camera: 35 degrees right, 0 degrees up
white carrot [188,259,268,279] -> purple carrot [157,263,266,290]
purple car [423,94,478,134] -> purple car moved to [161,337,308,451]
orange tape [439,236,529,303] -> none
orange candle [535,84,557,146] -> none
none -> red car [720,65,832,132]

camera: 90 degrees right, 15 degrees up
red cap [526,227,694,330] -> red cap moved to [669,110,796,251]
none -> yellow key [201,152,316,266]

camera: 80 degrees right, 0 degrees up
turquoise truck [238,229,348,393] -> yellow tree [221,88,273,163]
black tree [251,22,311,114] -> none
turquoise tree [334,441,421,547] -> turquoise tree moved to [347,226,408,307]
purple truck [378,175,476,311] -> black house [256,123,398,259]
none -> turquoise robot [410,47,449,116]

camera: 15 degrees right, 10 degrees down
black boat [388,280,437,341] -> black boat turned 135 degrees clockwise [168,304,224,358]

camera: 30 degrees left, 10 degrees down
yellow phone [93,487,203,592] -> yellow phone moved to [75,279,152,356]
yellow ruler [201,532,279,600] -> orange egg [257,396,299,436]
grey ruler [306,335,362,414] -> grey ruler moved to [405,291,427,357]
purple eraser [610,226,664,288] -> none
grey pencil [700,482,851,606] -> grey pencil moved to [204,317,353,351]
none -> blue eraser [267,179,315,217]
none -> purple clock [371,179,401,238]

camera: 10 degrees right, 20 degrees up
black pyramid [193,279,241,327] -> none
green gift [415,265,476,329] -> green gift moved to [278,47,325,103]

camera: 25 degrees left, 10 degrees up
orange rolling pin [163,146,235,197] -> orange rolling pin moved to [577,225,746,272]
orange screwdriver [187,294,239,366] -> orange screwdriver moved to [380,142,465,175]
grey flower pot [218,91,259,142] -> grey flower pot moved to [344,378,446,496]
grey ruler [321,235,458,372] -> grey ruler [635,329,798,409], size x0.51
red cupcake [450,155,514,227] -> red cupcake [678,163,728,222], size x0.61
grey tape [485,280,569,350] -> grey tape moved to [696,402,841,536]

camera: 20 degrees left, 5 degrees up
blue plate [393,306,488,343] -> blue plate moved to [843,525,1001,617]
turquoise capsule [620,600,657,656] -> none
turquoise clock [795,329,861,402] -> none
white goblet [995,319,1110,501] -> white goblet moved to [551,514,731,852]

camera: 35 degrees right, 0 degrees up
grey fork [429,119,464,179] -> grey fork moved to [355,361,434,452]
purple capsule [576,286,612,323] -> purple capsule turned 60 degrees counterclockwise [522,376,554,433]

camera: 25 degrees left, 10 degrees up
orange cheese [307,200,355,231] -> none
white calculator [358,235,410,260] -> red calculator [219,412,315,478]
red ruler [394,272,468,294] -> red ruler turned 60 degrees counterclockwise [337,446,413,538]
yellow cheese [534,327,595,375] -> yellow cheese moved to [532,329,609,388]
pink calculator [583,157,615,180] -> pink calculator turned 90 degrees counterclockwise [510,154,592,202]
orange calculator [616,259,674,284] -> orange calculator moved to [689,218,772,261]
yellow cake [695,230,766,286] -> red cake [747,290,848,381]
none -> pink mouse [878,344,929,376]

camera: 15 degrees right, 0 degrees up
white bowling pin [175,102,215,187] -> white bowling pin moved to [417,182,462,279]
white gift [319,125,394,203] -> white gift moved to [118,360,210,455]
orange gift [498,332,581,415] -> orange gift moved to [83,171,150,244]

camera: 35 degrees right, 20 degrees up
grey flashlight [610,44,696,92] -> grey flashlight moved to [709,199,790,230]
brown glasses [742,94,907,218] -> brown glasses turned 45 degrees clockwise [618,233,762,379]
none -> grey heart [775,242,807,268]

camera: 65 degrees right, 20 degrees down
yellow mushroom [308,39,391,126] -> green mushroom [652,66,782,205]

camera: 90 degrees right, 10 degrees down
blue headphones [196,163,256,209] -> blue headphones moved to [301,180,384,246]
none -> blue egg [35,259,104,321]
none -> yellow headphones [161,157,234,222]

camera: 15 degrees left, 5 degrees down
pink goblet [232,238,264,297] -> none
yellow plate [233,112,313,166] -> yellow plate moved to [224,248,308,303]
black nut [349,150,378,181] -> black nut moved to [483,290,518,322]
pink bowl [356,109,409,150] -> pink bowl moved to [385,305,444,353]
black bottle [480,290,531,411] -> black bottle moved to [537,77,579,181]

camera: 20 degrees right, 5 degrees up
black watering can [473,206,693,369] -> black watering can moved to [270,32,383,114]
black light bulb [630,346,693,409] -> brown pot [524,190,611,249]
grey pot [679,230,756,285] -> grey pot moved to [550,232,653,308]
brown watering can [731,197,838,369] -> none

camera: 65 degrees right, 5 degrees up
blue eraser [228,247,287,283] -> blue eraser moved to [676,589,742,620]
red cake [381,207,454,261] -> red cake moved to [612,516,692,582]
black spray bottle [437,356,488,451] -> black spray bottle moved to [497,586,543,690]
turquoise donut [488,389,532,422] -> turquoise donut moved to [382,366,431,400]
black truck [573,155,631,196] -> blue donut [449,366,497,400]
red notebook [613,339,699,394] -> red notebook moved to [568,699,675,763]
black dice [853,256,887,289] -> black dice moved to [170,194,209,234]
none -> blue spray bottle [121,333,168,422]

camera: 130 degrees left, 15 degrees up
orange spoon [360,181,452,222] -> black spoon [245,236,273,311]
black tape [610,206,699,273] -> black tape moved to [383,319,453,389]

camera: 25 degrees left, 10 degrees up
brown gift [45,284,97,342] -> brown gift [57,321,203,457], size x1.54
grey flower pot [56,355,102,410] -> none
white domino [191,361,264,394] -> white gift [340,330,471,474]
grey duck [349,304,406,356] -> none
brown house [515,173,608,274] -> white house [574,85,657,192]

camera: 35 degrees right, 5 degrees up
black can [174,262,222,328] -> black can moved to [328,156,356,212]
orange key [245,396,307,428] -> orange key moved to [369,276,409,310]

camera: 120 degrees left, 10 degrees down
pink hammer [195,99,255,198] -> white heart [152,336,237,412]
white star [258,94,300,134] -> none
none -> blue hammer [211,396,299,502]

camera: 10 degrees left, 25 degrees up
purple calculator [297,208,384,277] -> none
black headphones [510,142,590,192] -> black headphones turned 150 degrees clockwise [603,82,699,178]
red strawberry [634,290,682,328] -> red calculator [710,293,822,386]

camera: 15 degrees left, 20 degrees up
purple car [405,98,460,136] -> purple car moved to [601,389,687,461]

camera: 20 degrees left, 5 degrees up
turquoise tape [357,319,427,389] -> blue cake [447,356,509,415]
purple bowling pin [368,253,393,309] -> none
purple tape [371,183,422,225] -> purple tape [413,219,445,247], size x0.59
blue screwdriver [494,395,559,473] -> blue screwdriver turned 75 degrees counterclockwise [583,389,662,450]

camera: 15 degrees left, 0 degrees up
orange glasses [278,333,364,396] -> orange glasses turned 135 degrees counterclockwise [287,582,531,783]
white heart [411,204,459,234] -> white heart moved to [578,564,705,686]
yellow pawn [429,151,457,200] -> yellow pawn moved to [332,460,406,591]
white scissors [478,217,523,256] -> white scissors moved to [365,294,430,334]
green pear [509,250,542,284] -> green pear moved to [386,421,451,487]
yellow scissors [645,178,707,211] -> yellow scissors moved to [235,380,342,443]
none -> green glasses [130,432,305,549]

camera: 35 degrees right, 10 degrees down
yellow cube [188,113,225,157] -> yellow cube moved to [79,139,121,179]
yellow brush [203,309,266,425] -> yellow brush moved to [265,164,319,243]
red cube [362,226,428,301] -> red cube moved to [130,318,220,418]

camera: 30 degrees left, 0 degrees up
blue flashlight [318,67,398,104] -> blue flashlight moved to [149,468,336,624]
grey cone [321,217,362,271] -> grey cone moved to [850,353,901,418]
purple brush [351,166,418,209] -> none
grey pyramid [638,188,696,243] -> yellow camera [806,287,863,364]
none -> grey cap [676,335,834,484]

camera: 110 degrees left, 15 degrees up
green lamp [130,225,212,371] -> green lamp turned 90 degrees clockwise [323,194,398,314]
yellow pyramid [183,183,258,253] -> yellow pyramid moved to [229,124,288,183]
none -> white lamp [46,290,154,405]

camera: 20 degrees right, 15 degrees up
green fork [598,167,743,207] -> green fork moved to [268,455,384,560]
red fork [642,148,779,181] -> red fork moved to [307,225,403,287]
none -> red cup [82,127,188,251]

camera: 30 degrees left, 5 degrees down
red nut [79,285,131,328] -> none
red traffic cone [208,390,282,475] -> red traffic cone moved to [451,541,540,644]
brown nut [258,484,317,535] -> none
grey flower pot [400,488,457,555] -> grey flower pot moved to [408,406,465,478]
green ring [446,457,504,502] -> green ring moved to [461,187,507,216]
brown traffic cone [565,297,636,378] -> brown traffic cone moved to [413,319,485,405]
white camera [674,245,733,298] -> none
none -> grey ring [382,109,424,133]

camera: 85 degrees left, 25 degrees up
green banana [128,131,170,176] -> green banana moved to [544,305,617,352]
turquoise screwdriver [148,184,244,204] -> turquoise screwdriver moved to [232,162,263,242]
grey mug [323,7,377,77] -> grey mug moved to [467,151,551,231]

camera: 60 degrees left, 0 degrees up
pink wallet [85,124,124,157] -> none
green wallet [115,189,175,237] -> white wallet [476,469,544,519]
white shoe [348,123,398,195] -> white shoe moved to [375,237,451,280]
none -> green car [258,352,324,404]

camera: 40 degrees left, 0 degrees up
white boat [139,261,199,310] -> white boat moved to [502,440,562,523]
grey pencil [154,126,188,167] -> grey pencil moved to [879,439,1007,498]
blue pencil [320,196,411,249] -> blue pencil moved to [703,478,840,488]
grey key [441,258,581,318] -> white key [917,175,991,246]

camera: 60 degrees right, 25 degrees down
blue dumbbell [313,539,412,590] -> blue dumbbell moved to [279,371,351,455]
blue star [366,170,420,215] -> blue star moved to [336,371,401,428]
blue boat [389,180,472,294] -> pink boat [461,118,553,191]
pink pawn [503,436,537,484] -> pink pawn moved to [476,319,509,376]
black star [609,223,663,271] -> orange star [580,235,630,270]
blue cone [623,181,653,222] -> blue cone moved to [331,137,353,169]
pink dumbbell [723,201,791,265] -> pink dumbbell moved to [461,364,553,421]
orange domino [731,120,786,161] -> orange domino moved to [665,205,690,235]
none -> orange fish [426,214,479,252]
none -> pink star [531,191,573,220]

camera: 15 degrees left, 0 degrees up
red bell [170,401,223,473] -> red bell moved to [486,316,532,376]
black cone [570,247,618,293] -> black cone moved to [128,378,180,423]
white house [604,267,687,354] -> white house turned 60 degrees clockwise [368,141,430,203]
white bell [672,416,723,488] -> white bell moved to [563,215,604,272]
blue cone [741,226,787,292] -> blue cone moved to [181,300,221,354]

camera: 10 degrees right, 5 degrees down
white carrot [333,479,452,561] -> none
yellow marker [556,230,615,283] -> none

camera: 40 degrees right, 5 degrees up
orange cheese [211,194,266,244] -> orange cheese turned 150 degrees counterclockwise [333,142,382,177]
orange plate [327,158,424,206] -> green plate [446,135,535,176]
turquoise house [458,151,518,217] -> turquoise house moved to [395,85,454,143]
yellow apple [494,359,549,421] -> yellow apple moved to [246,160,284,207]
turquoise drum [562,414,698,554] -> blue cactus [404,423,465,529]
####
**Work instruction**
Return, line for line and unchanged, the data from its first line through the line containing "yellow phone [93,487,203,592]".

**Answer for this exercise**
camera: 35 degrees right, 0 degrees up
white carrot [188,259,268,279] -> purple carrot [157,263,266,290]
purple car [423,94,478,134] -> purple car moved to [161,337,308,451]
orange tape [439,236,529,303] -> none
orange candle [535,84,557,146] -> none
none -> red car [720,65,832,132]

camera: 90 degrees right, 15 degrees up
red cap [526,227,694,330] -> red cap moved to [669,110,796,251]
none -> yellow key [201,152,316,266]

camera: 80 degrees right, 0 degrees up
turquoise truck [238,229,348,393] -> yellow tree [221,88,273,163]
black tree [251,22,311,114] -> none
turquoise tree [334,441,421,547] -> turquoise tree moved to [347,226,408,307]
purple truck [378,175,476,311] -> black house [256,123,398,259]
none -> turquoise robot [410,47,449,116]

camera: 15 degrees right, 10 degrees down
black boat [388,280,437,341] -> black boat turned 135 degrees clockwise [168,304,224,358]

camera: 30 degrees left, 10 degrees down
yellow phone [93,487,203,592] -> yellow phone moved to [75,279,152,356]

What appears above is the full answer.